What the task asks:
Take each line from the entries that holds "none" and copy it out.

Source records:
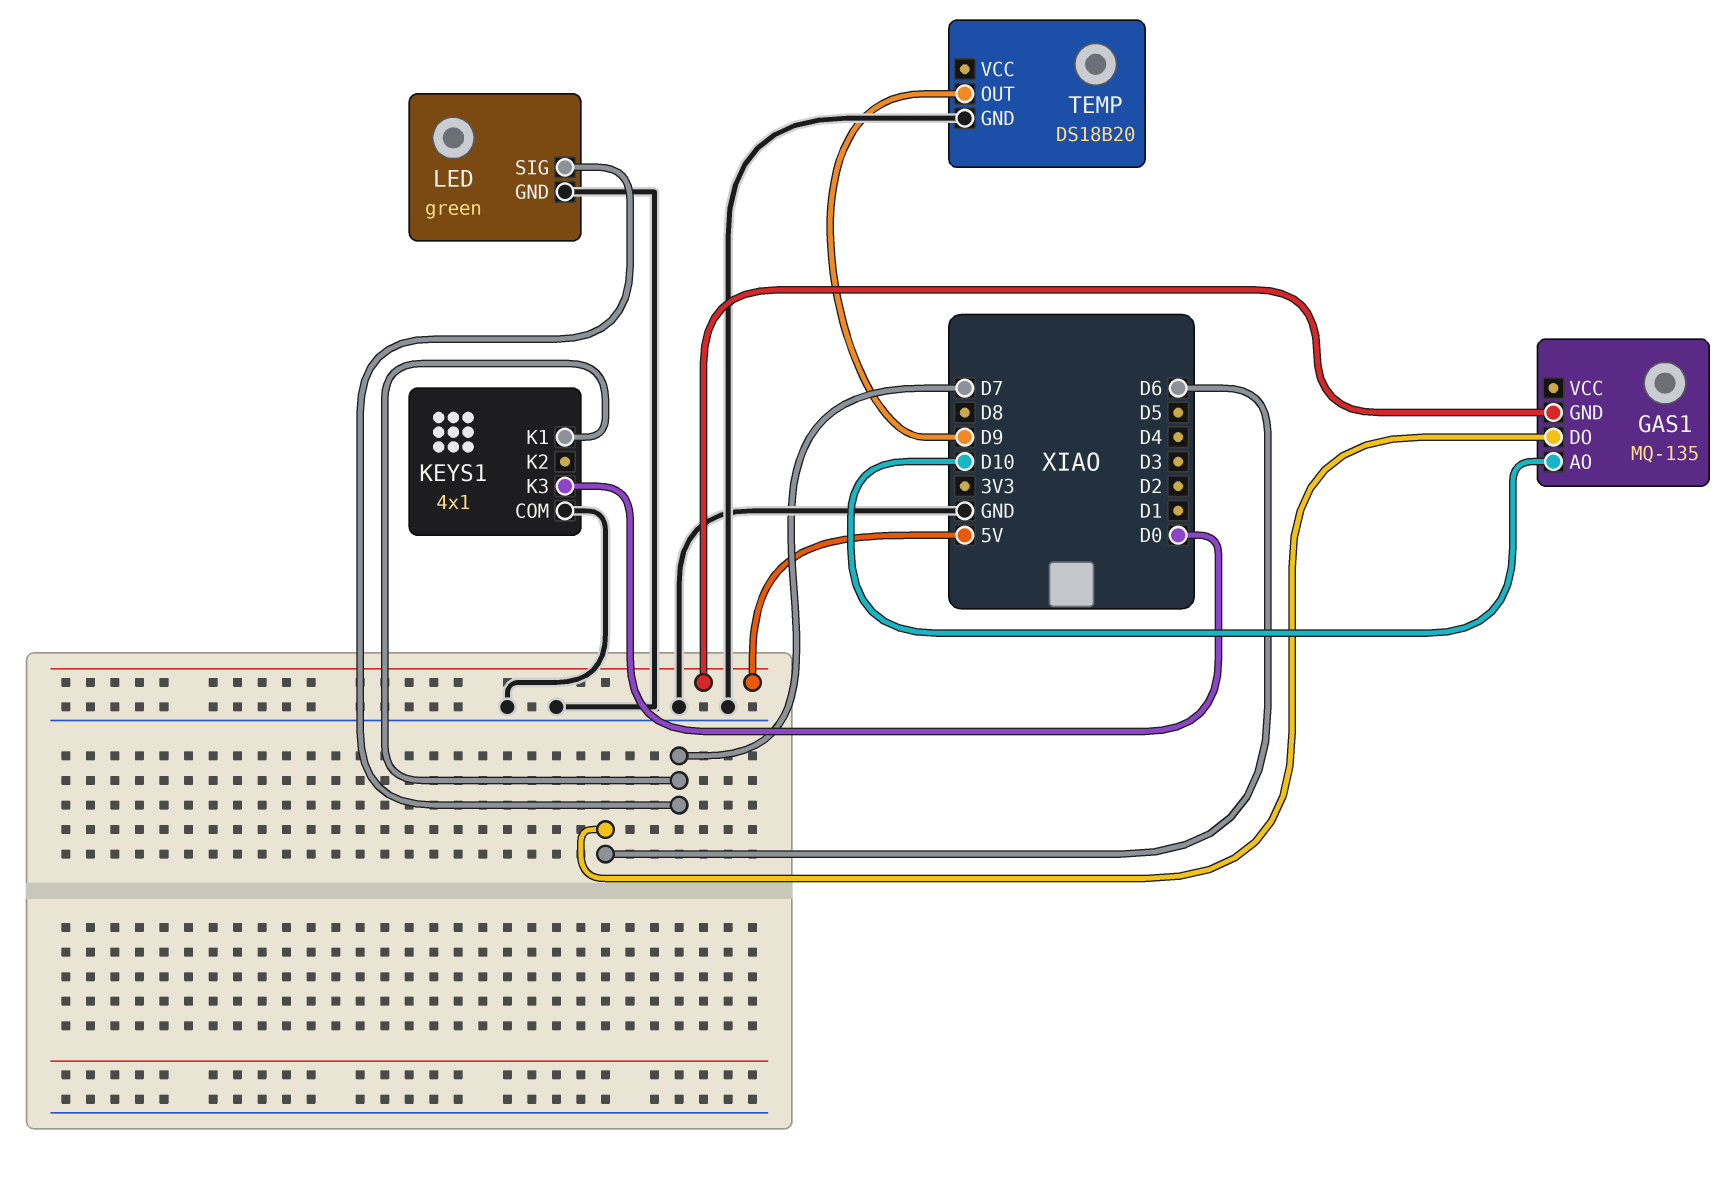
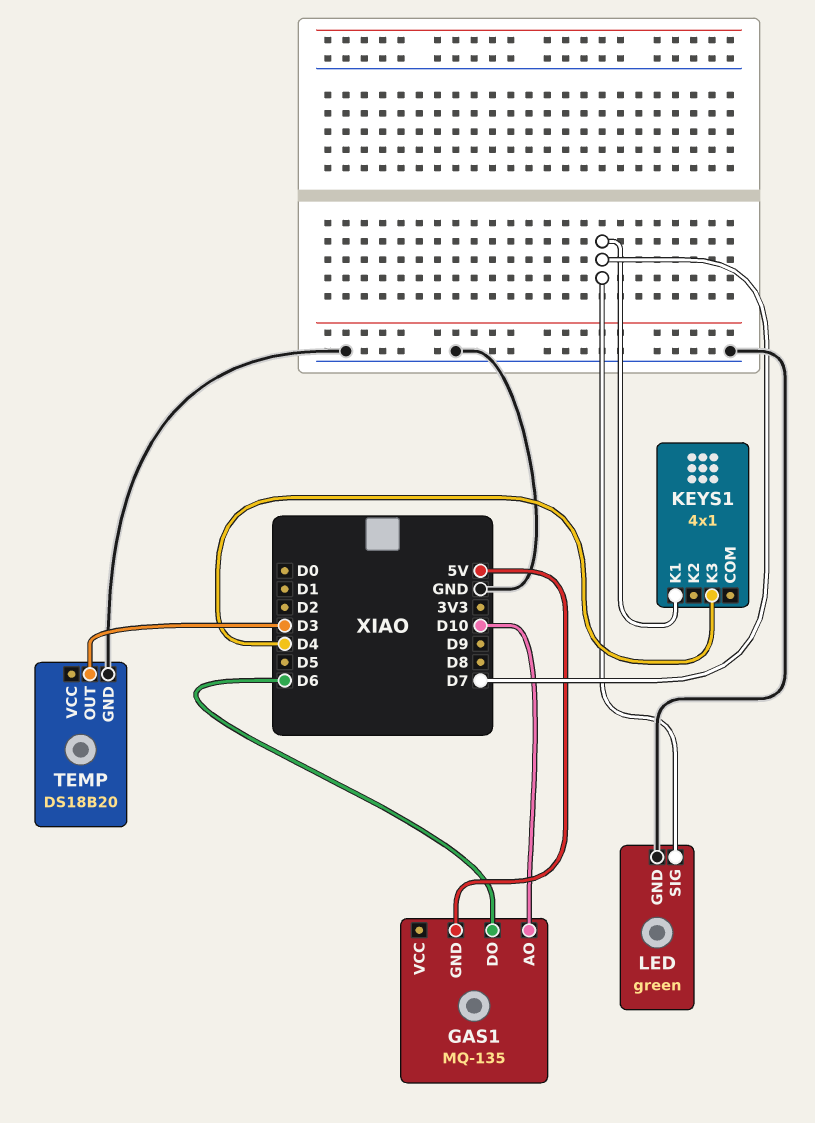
KEYS1 pin COM: GND -> none
KEYS1 pin K3: D0 -> D4
TEMP pin OUT: D9 -> D3

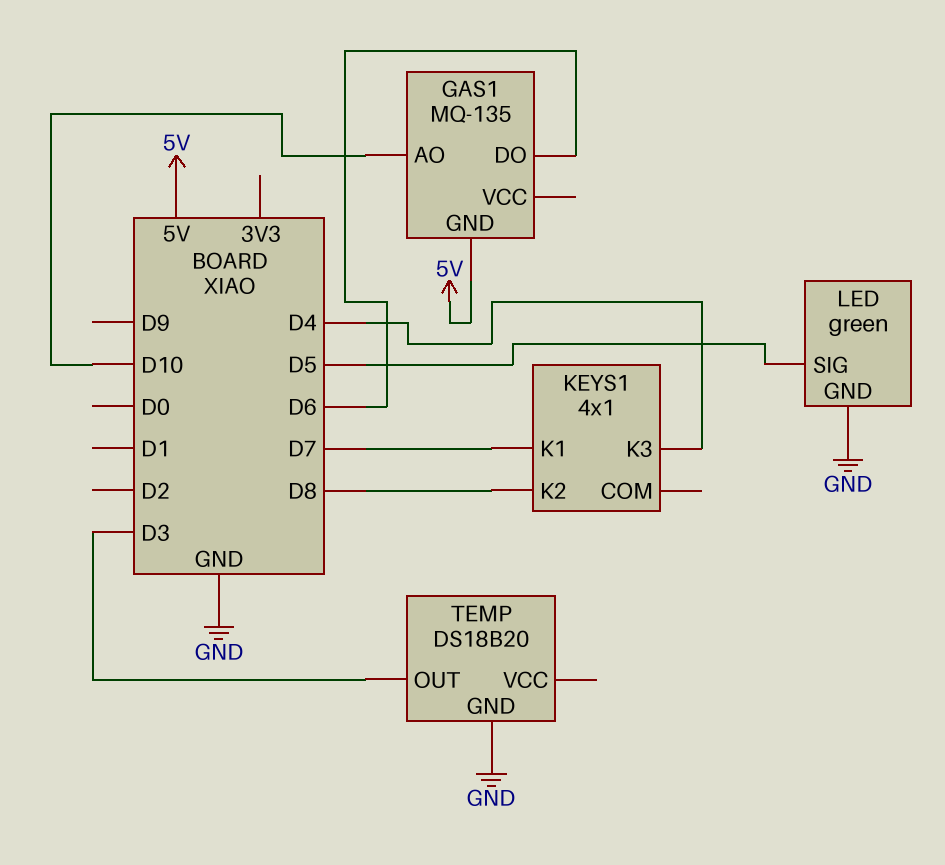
KEYS1 pin K2: none -> D8
LED pin SIG: D7 -> D5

Written answer:
KEYS1 pin COM: GND -> none
KEYS1 pin K2: none -> D8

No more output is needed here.